-- INPUT FOR THIS TASK follows --

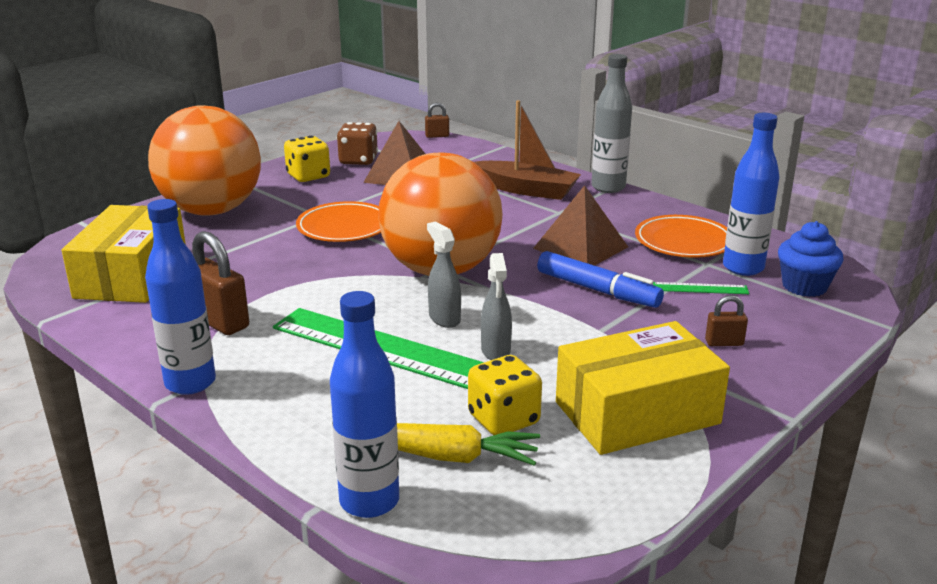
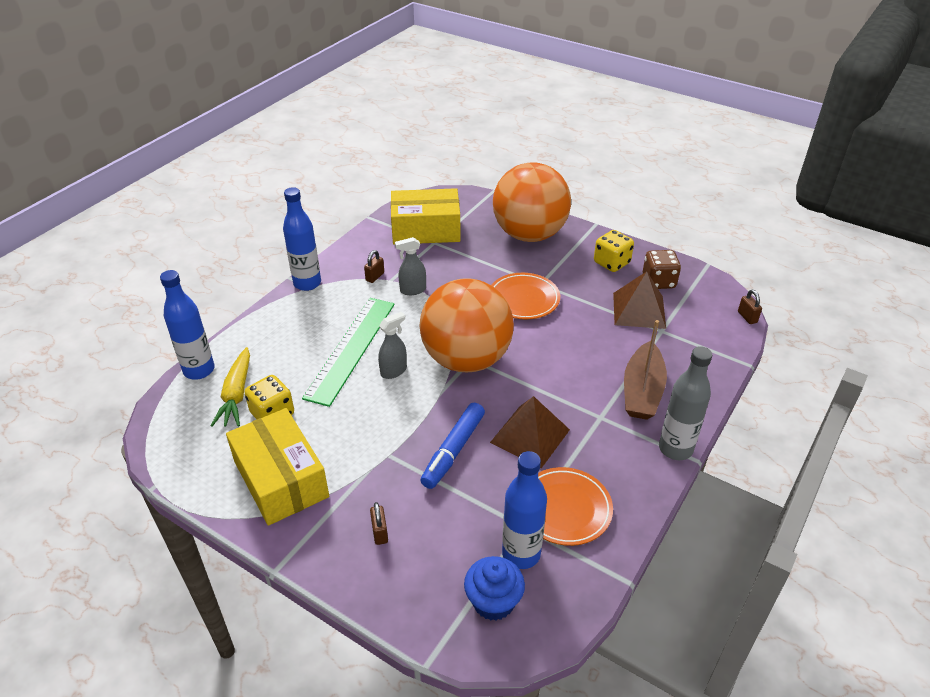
camera: 80 degrees right, 15 degrees up
(219, 322) = (375, 277): brown padlock -> brown padlock, size x0.53
(495, 351) = (353, 401): grey spray bottle -> grey spray bottle (412, 290)
(700, 288) = (471, 519): green ruler -> none

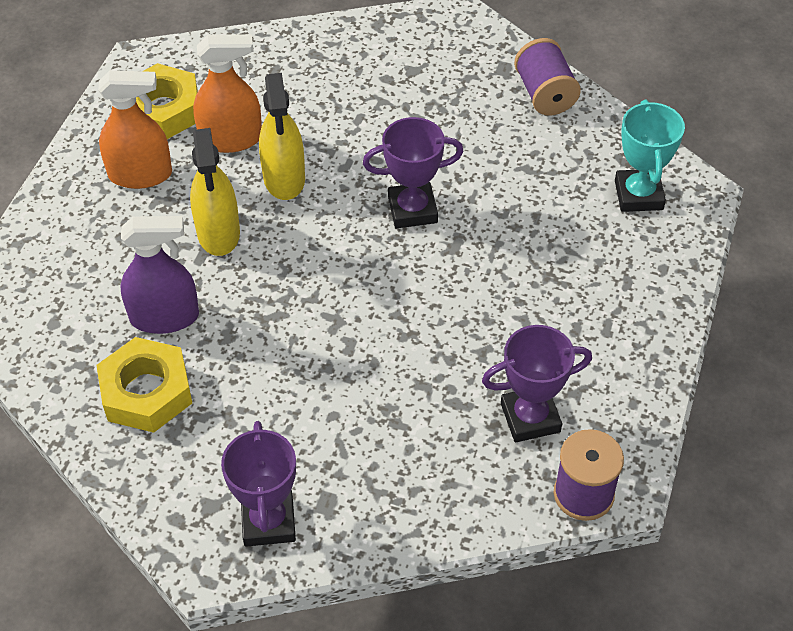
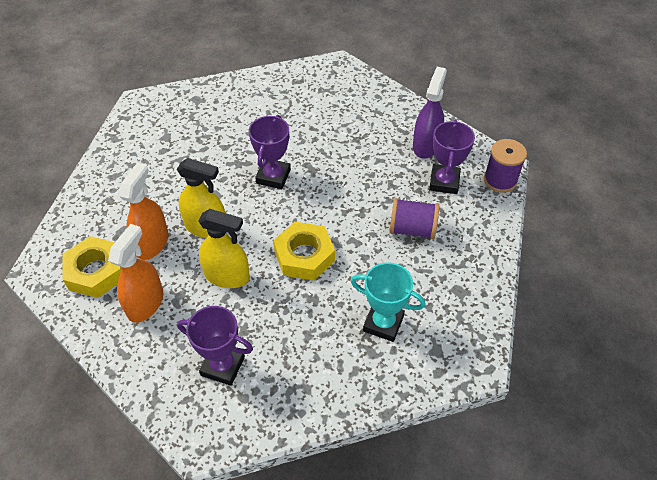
camera: 65 degrees left, 0 degrees up
(146, 392) = (333, 358): yellow nut -> yellow nut (304, 256)
(165, 317) = (278, 328): purple spray bottle -> purple spray bottle (426, 145)
(268, 521) = (460, 323): purple trophy -> purple trophy (222, 366)
(545, 94) = (229, 91): purple spool -> purple spool (412, 229)
(638, 195) = (325, 85): turquoise trophy -> turquoise trophy (383, 323)

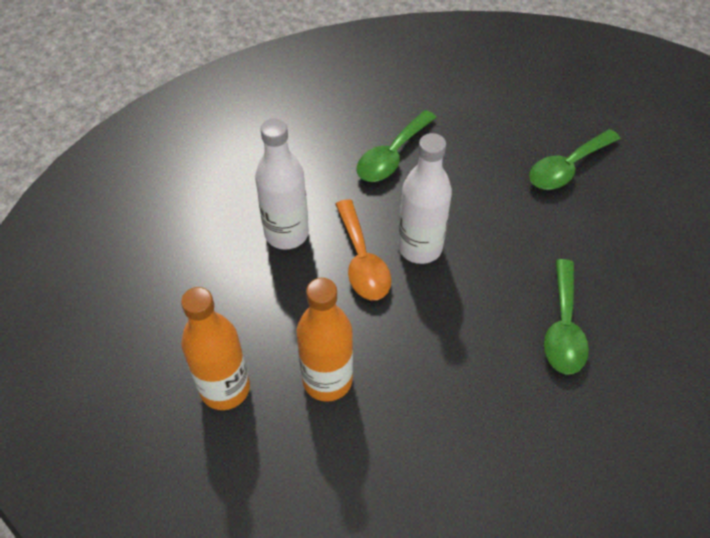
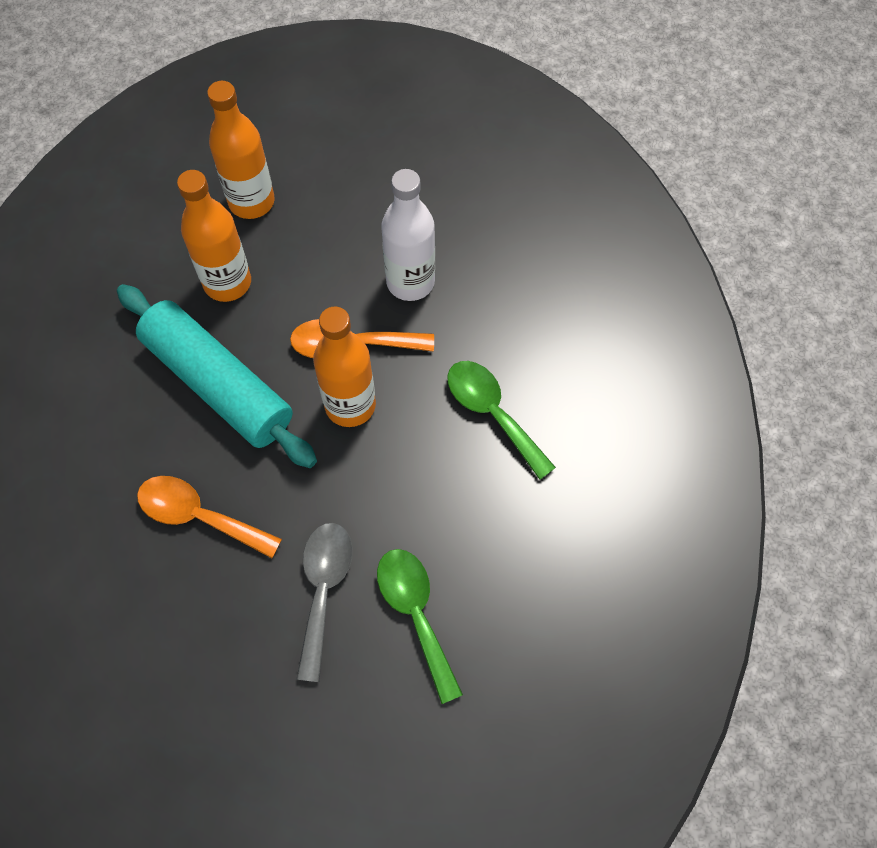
camera: 105 degrees right, 10 degrees up
(420, 247) = (350, 405): white bottle -> orange bottle
(437, 353) = (218, 384): none -> turquoise rolling pin
(563, 328) = (199, 516): green spoon -> orange spoon
(579, 225) = (323, 590): none -> grey spoon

-- INPUT FOR THIS TASK concluded --

REQUIRED ACTION: Locate the line containing "(165, 317) = (278, 328): purple" in the records above, then output it and every line after it through the last, excluding pictures.

ANSWER SPACE:
(165, 317) = (278, 328): purple spray bottle -> purple spray bottle (426, 145)
(268, 521) = (460, 323): purple trophy -> purple trophy (222, 366)
(545, 94) = (229, 91): purple spool -> purple spool (412, 229)
(638, 195) = (325, 85): turquoise trophy -> turquoise trophy (383, 323)

camera: 105 degrees right, 10 degrees up
(420, 247) = (350, 405): white bottle -> orange bottle
(437, 353) = (218, 384): none -> turquoise rolling pin
(563, 328) = (199, 516): green spoon -> orange spoon
(579, 225) = (323, 590): none -> grey spoon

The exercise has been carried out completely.